- [Task data]
◇ ◇ ◇ ◇ ◇
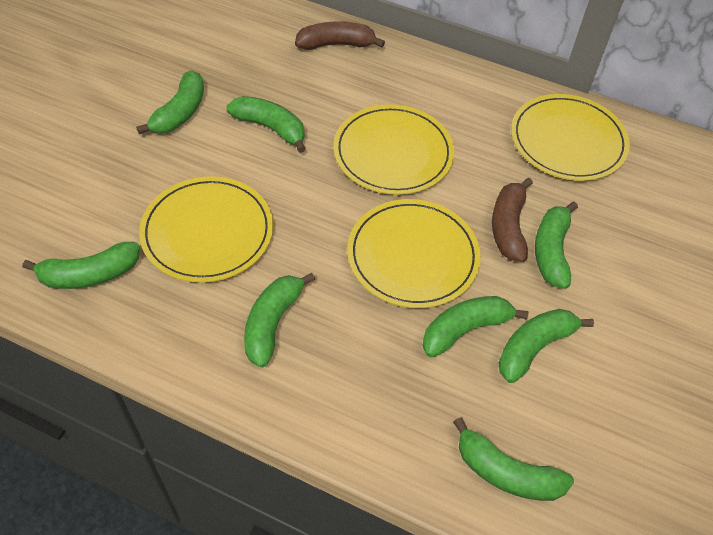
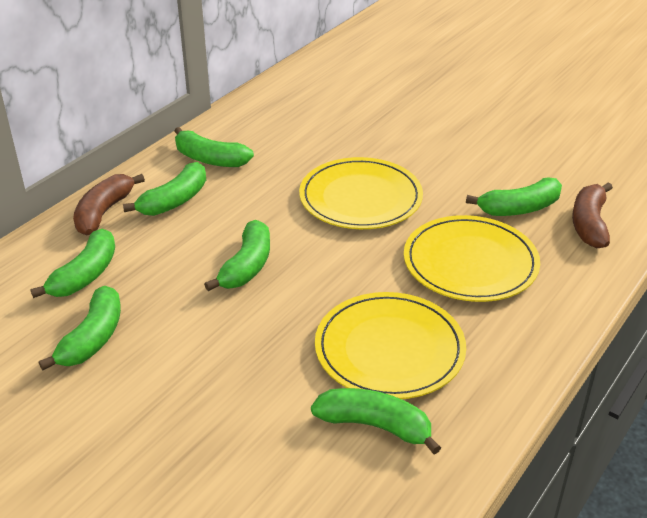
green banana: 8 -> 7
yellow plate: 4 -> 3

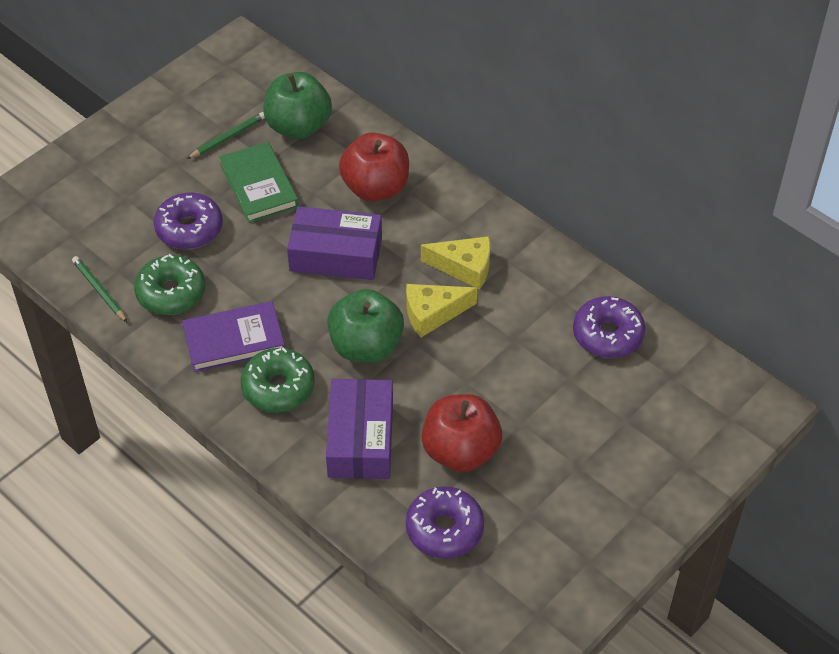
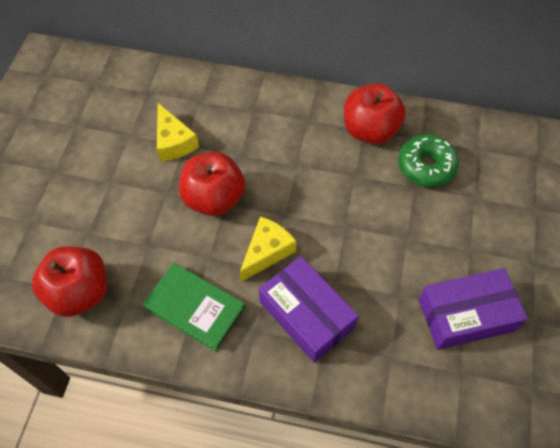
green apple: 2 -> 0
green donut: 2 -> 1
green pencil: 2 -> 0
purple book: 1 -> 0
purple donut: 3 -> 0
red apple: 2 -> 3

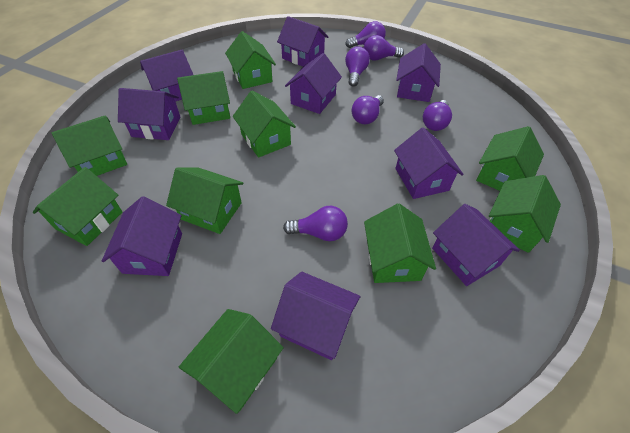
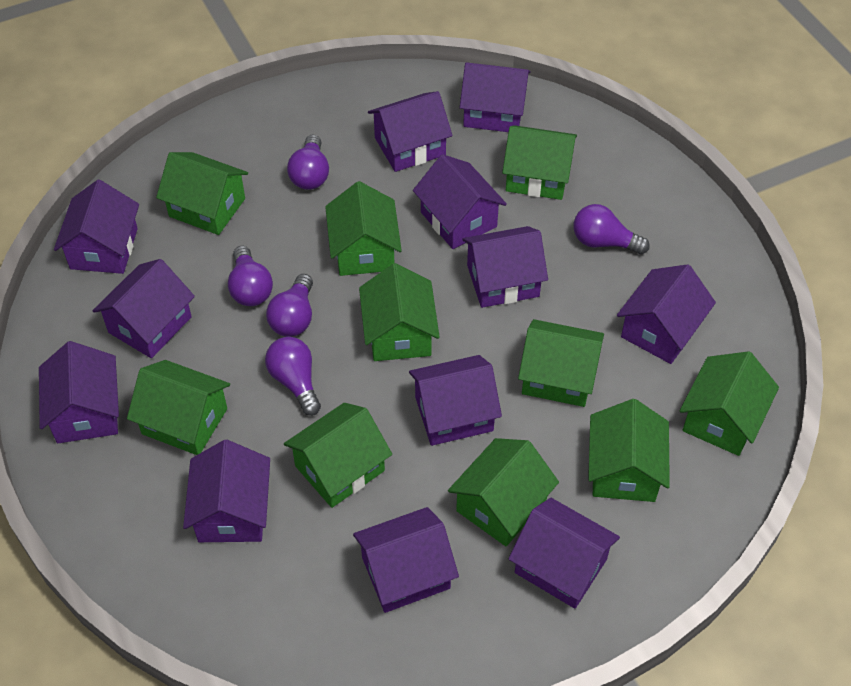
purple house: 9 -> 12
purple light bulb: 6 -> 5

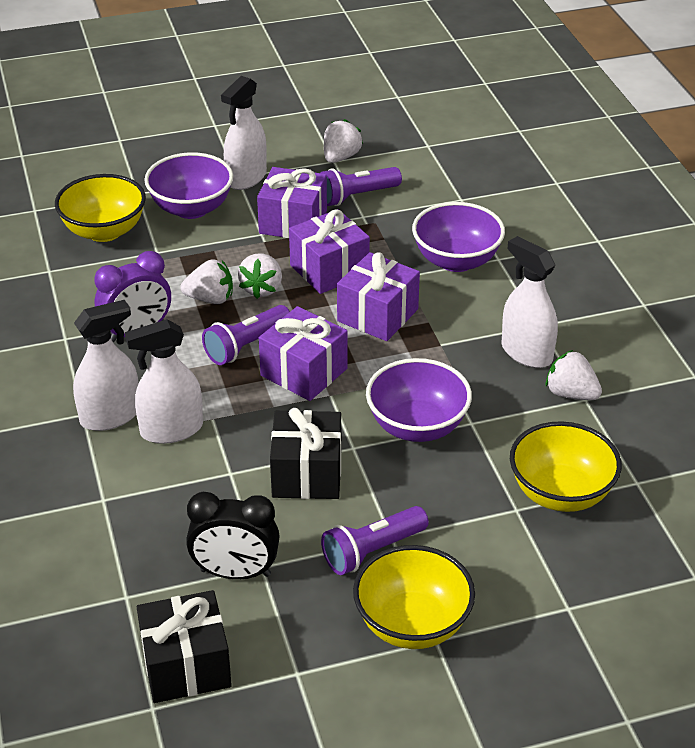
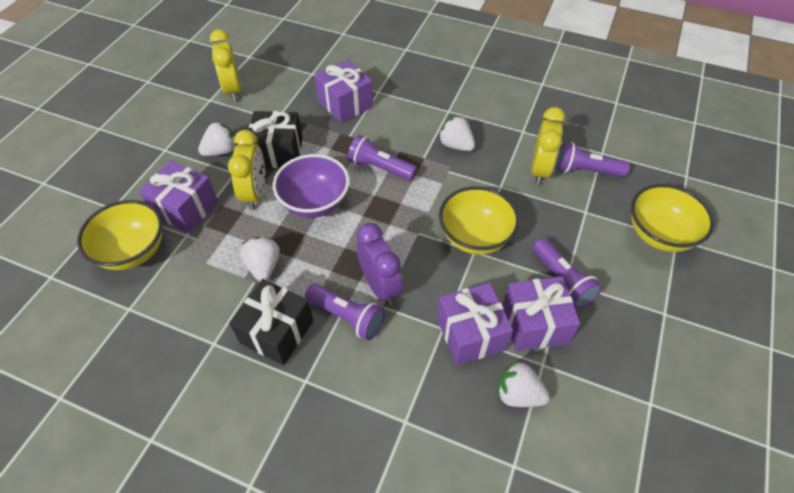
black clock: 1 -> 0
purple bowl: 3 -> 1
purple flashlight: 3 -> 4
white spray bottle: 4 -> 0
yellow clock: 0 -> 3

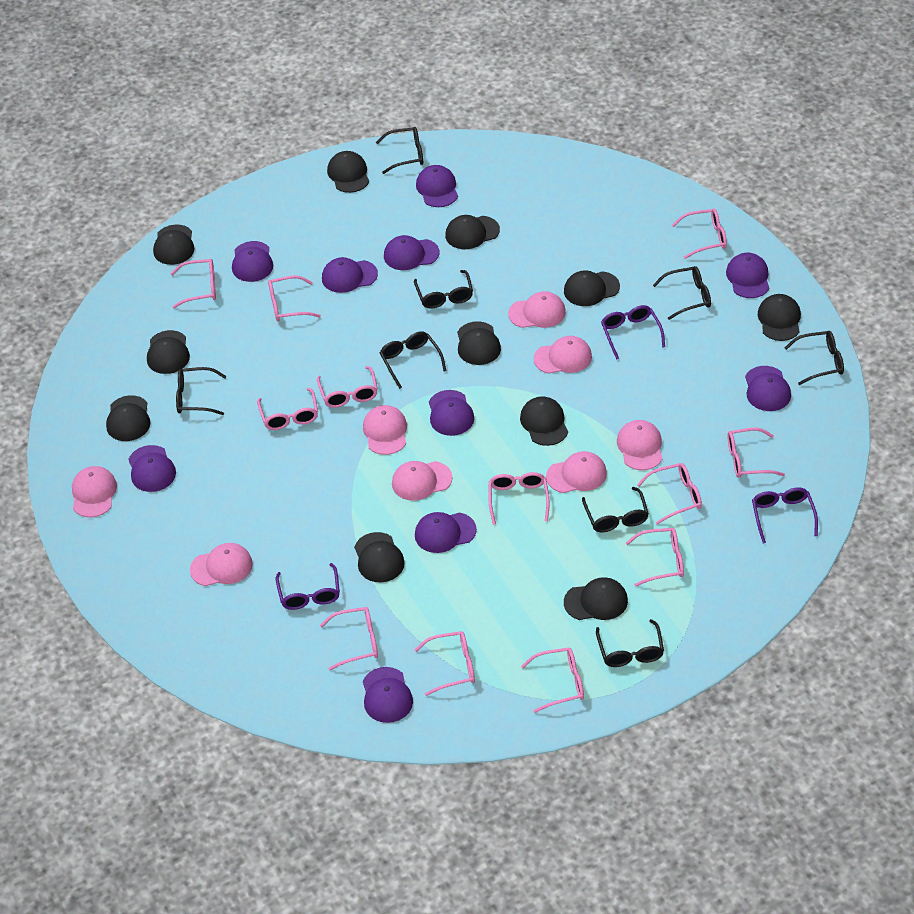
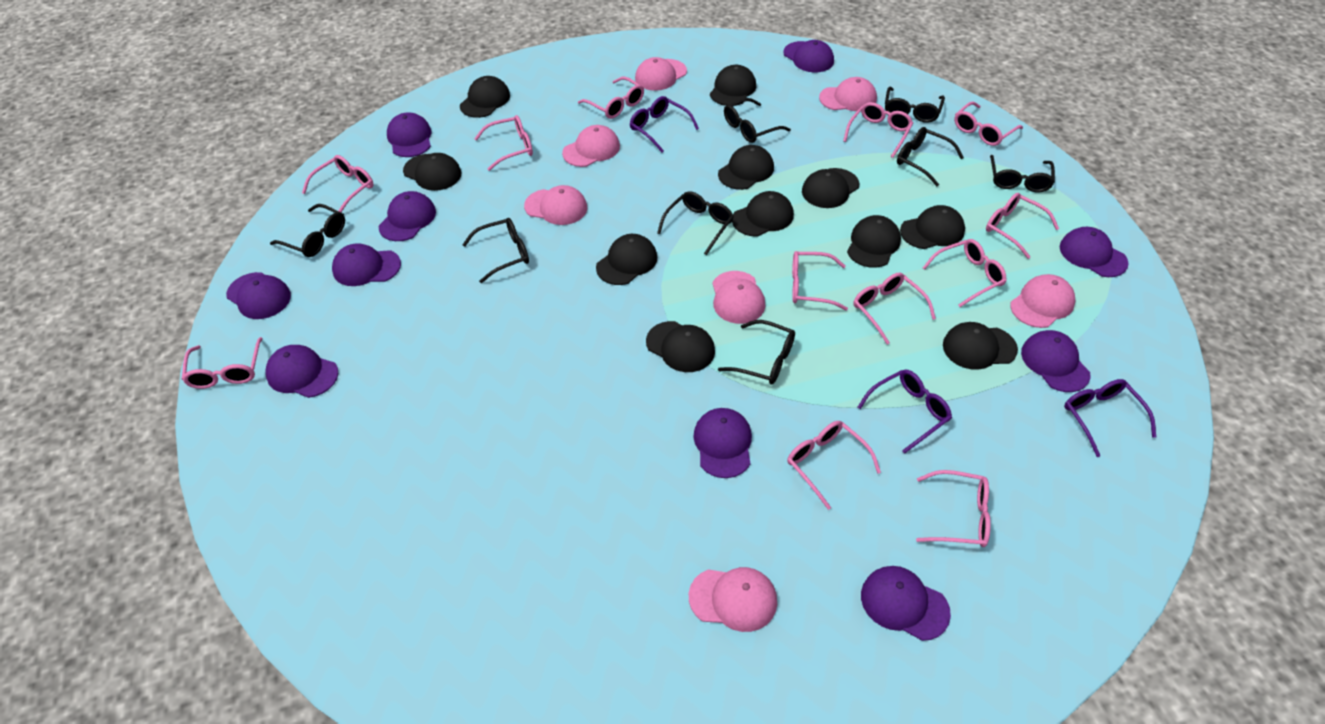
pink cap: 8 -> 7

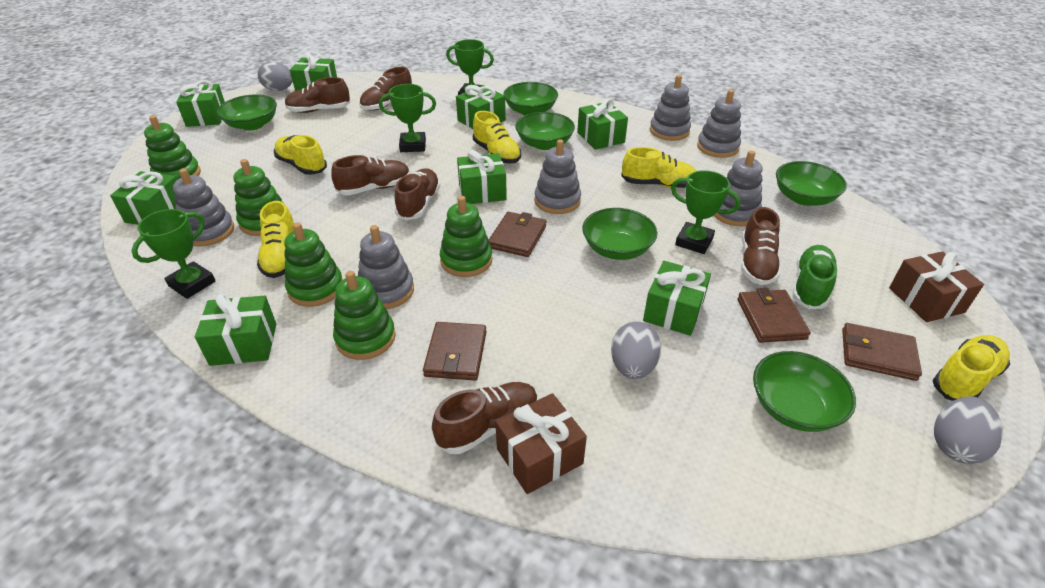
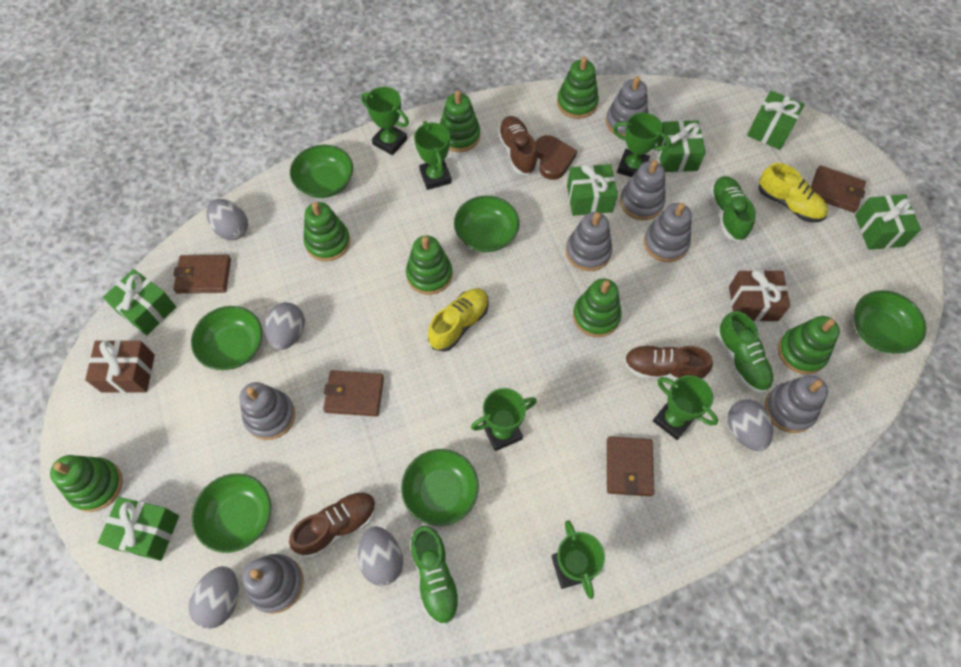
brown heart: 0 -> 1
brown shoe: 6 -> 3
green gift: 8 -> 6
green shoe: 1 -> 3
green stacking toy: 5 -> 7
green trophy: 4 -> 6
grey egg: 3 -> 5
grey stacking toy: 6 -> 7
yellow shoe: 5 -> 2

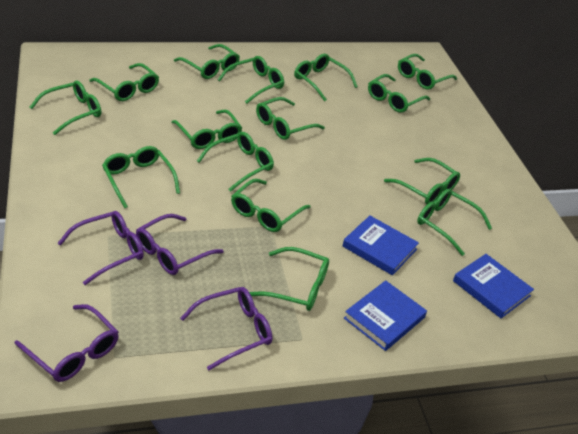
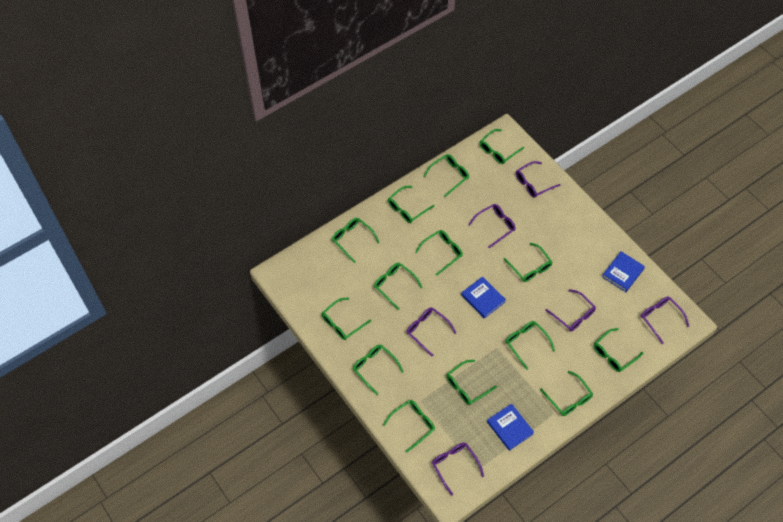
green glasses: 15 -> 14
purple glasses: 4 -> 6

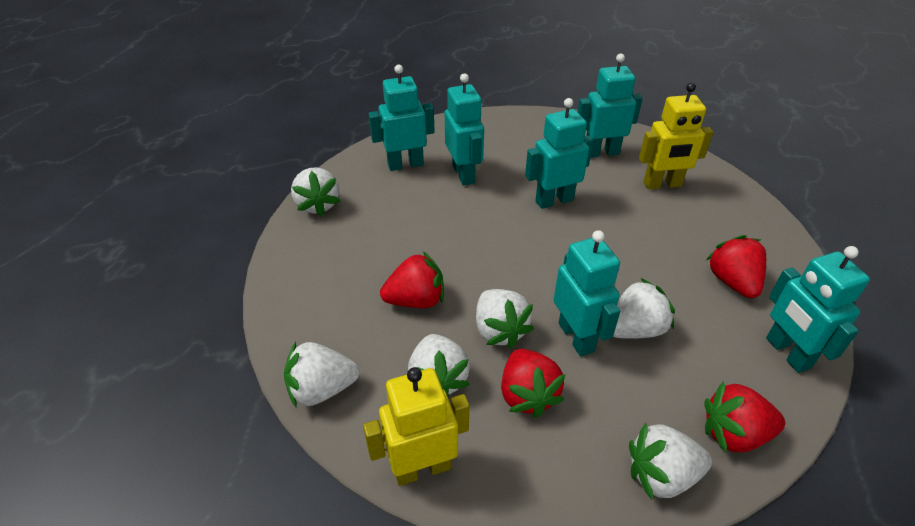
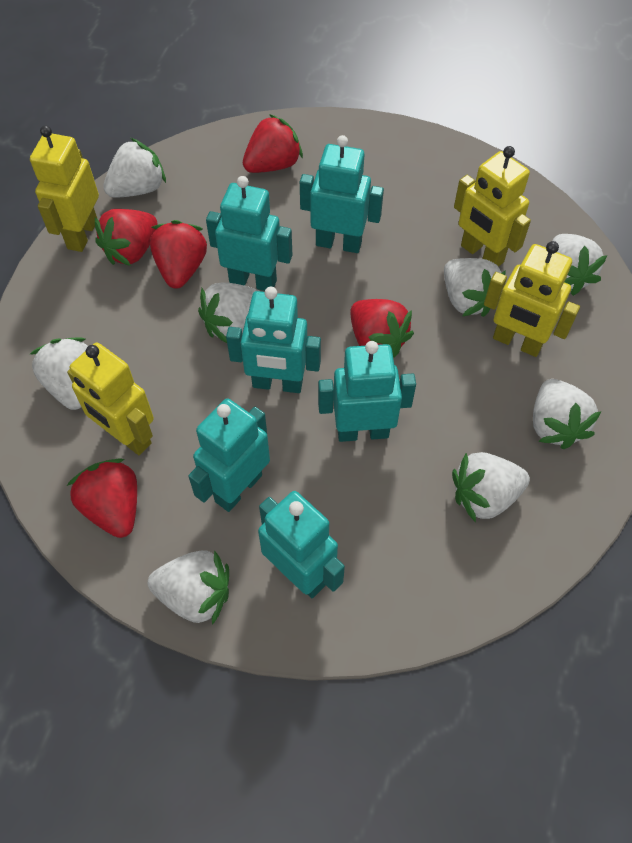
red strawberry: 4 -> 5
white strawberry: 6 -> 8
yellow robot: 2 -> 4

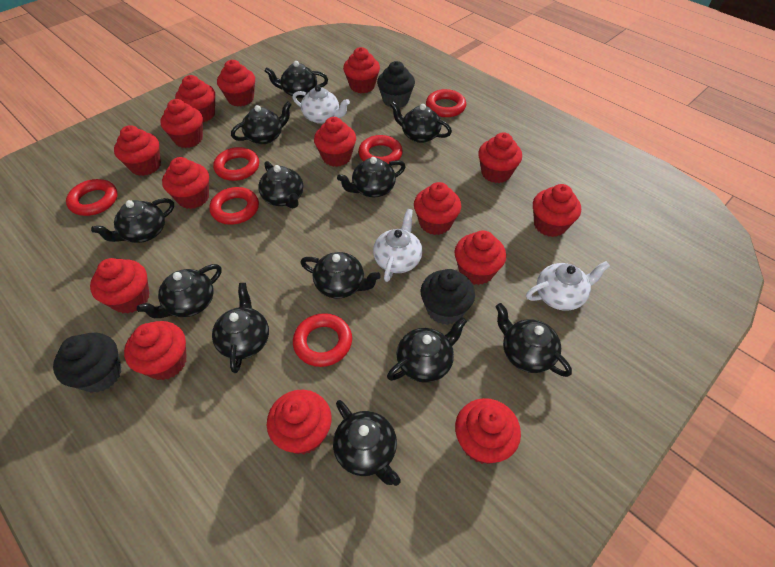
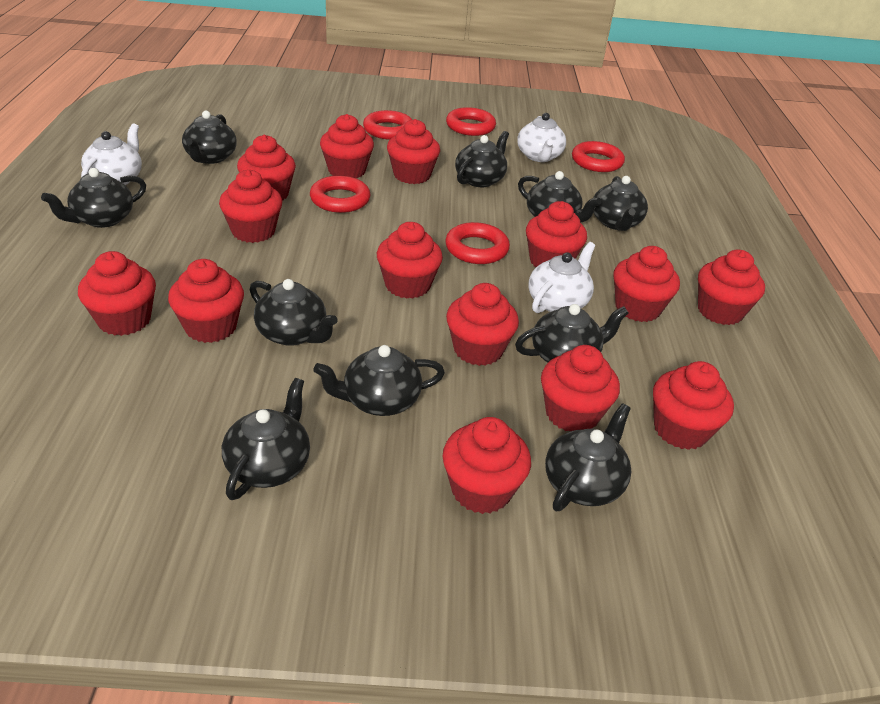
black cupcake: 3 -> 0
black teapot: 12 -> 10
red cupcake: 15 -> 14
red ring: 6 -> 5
◇ ◇ ◇ ◇ ◇
Exact copies of all the entries are needed; output them without the pictures.

green banana: 8 -> 7
yellow plate: 4 -> 3

green apple: 2 -> 0
green donut: 2 -> 1
green pencil: 2 -> 0
purple book: 1 -> 0
purple donut: 3 -> 0
red apple: 2 -> 3

purple house: 9 -> 12
purple light bulb: 6 -> 5

black clock: 1 -> 0
purple bowl: 3 -> 1
purple flashlight: 3 -> 4
white spray bottle: 4 -> 0
yellow clock: 0 -> 3

pink cap: 8 -> 7

brown heart: 0 -> 1
brown shoe: 6 -> 3
green gift: 8 -> 6
green shoe: 1 -> 3
green stacking toy: 5 -> 7
green trophy: 4 -> 6
grey egg: 3 -> 5
grey stacking toy: 6 -> 7
yellow shoe: 5 -> 2

green glasses: 15 -> 14
purple glasses: 4 -> 6

red strawberry: 4 -> 5
white strawberry: 6 -> 8
yellow robot: 2 -> 4

black cupcake: 3 -> 0
black teapot: 12 -> 10
red cupcake: 15 -> 14
red ring: 6 -> 5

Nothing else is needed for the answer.